Each line below should be repeated exactly as written, with no pictures carried over.

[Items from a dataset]
###
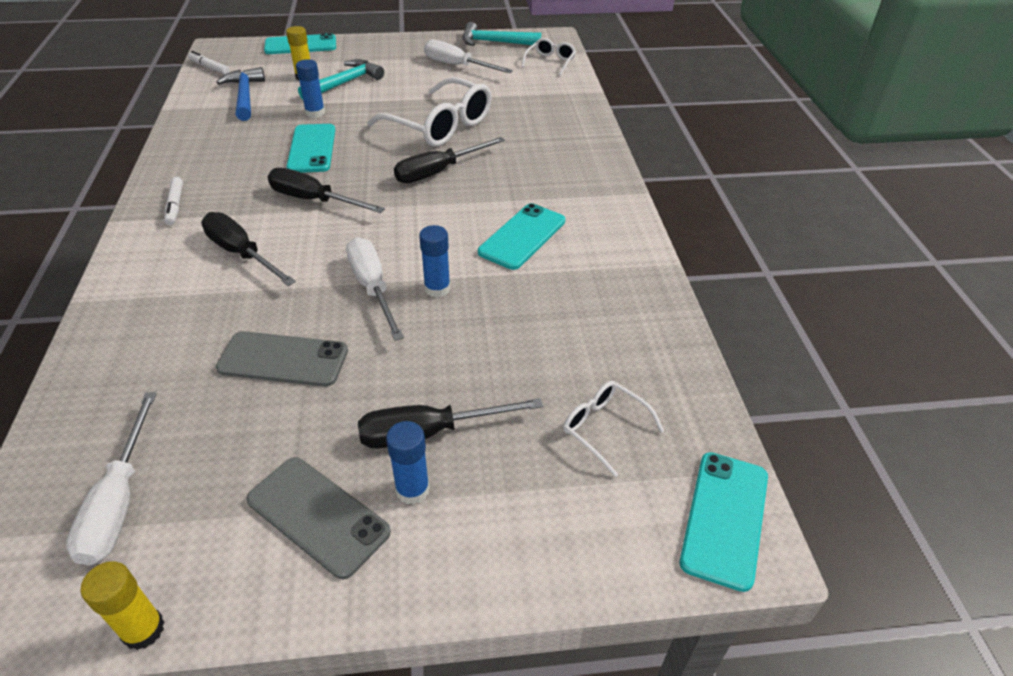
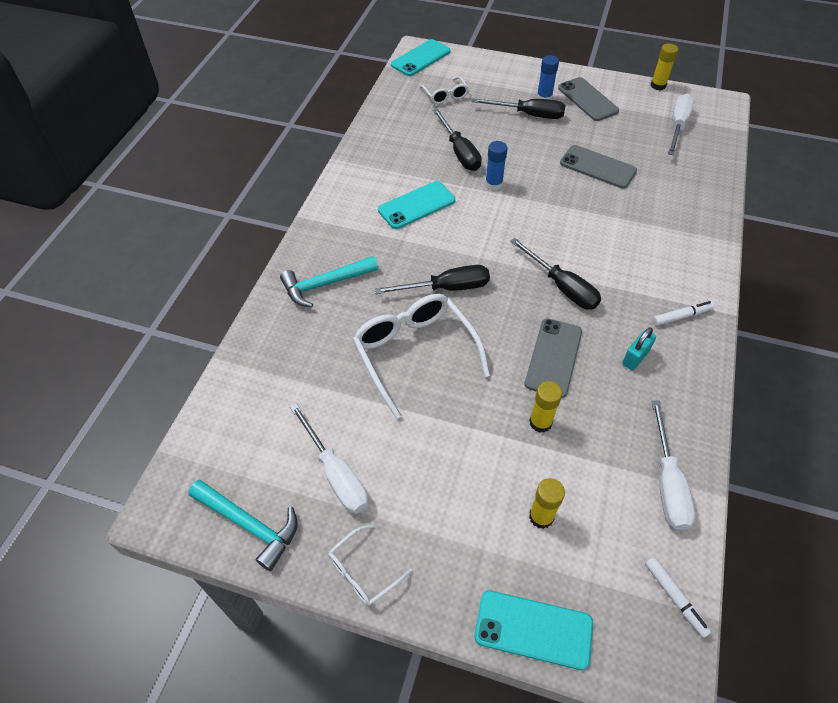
camera: 155 degrees left, 10 degrees up
(175, 205) = (681, 316): white marker -> white marker turned 60 degrees clockwise
(230, 165) = (635, 357): none -> turquoise padlock
(241, 253) = (623, 249): black screwdriver -> black screwdriver (459, 152)
(245, 96) = (622, 492): blue hammer -> none
(312, 149) = (553, 357): turquoise phone -> grey phone
(315, 113) = (540, 422): blue glue stick -> yellow glue stick
(344, 83) = (492, 480): turquoise hammer -> turquoise hammer (325, 284)
(372, 288) = (535, 196): white screwdriver -> white screwdriver (667, 483)
(550, 62) = (218, 441): white glasses -> white glasses (363, 571)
###
TASK ANSWER.
camera: 155 degrees left, 10 degrees up
(175, 205) = (681, 316): white marker -> white marker turned 60 degrees clockwise
(230, 165) = (635, 357): none -> turquoise padlock
(241, 253) = (623, 249): black screwdriver -> black screwdriver (459, 152)
(245, 96) = (622, 492): blue hammer -> none
(312, 149) = (553, 357): turquoise phone -> grey phone
(315, 113) = (540, 422): blue glue stick -> yellow glue stick
(344, 83) = (492, 480): turquoise hammer -> turquoise hammer (325, 284)
(372, 288) = (535, 196): white screwdriver -> white screwdriver (667, 483)
(550, 62) = (218, 441): white glasses -> white glasses (363, 571)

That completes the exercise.